Exercise description: Count the lines below that carry the word "none". Answer with that number alone.

Dataset excerpts:

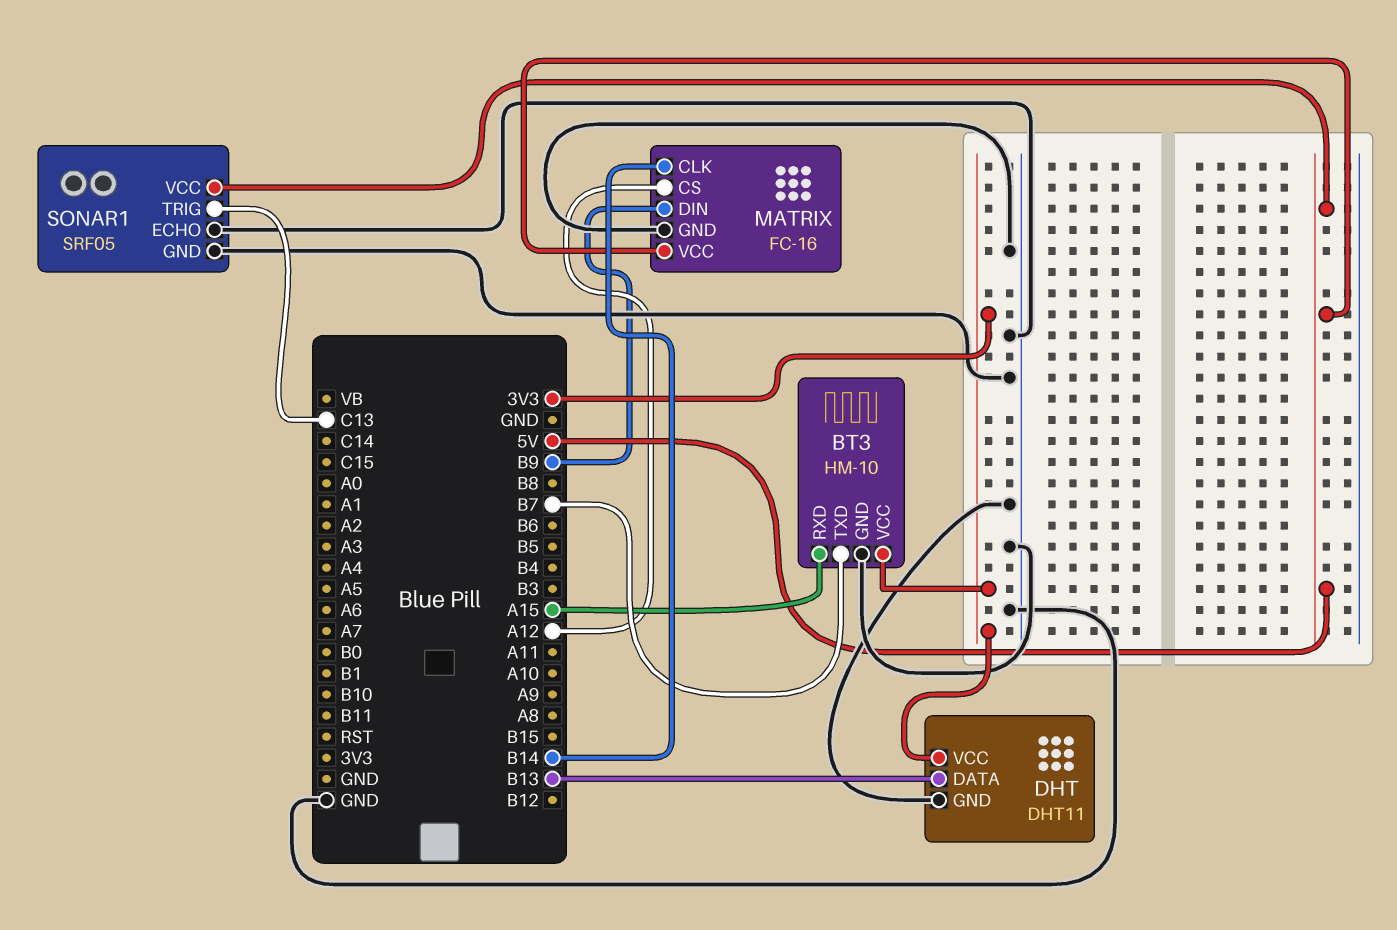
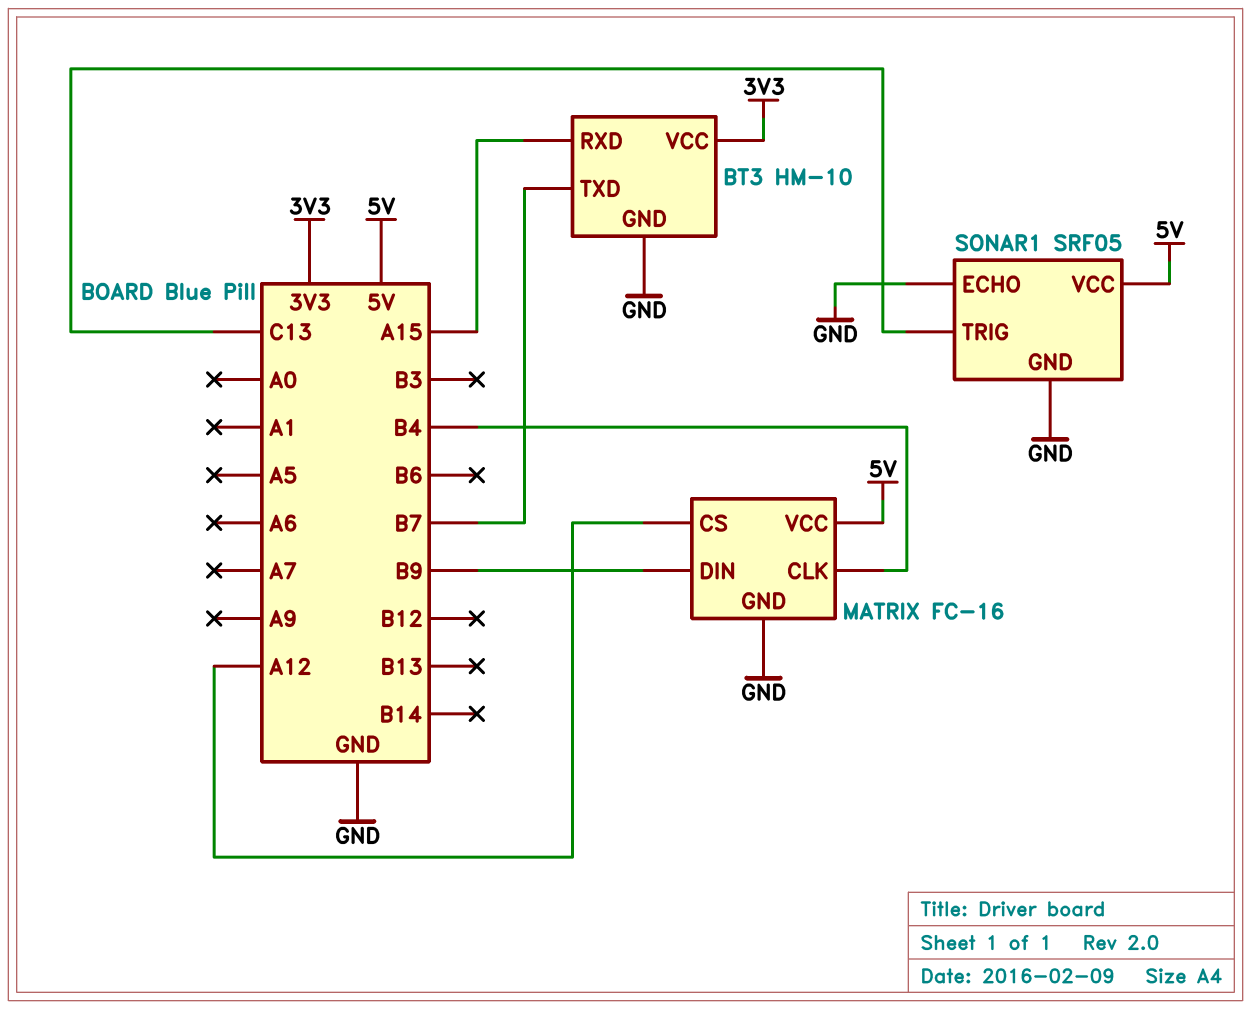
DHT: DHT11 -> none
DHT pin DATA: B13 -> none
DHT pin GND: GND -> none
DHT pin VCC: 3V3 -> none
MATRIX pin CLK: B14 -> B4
---
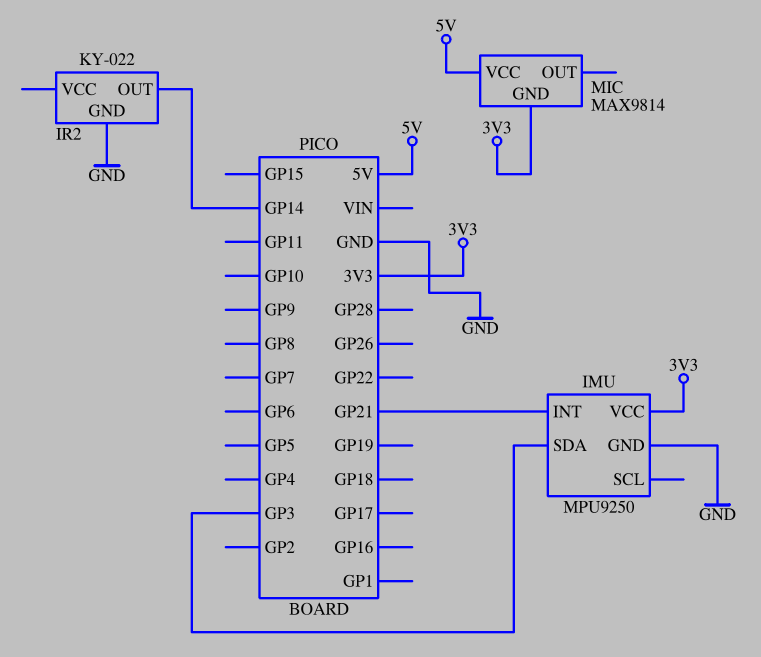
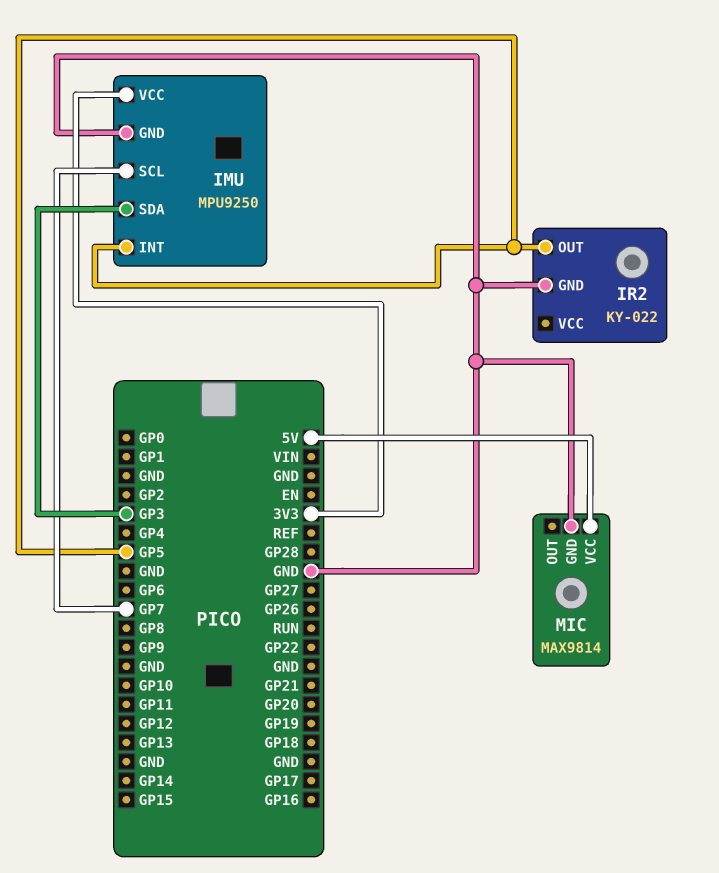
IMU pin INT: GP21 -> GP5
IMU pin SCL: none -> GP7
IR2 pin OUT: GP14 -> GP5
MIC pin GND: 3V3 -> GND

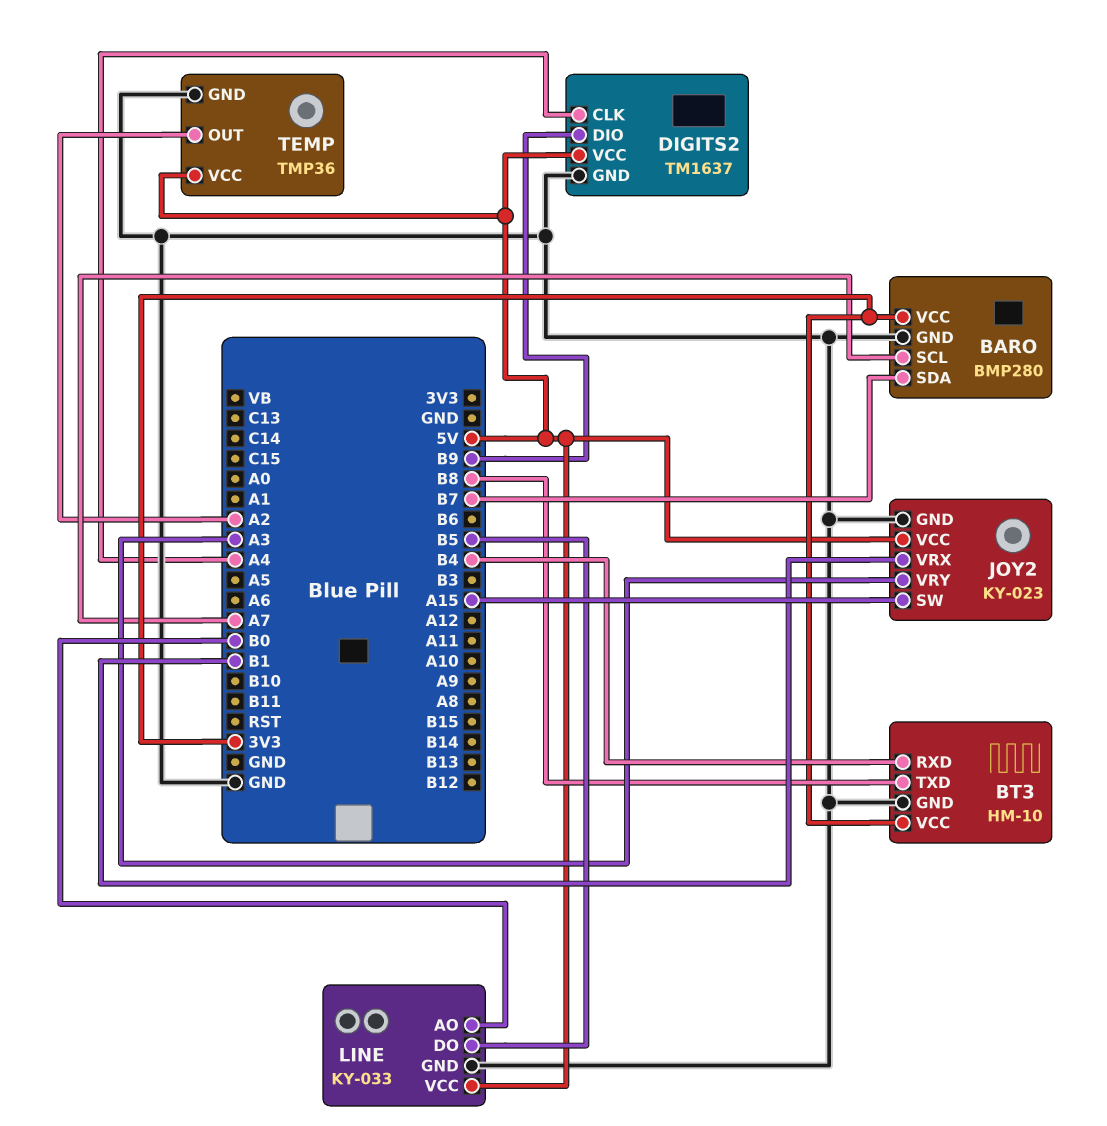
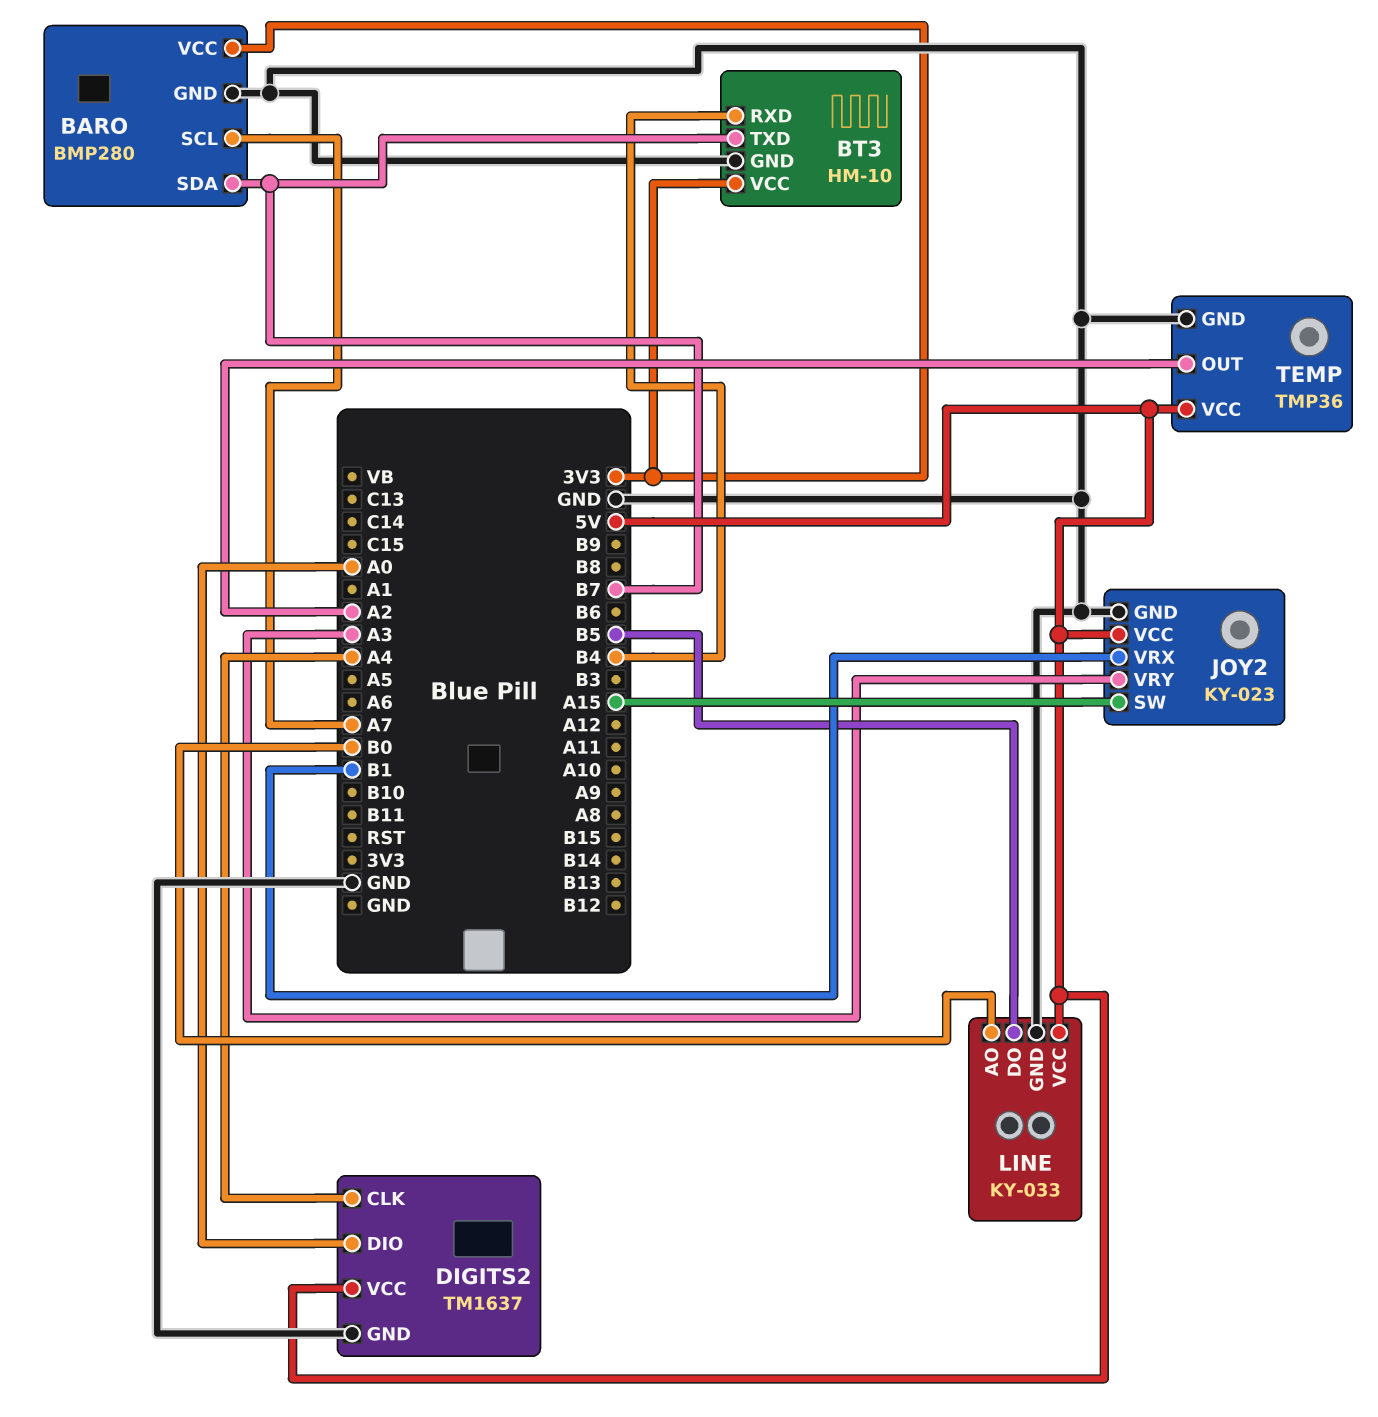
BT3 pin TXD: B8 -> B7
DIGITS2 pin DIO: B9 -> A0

Task result: 5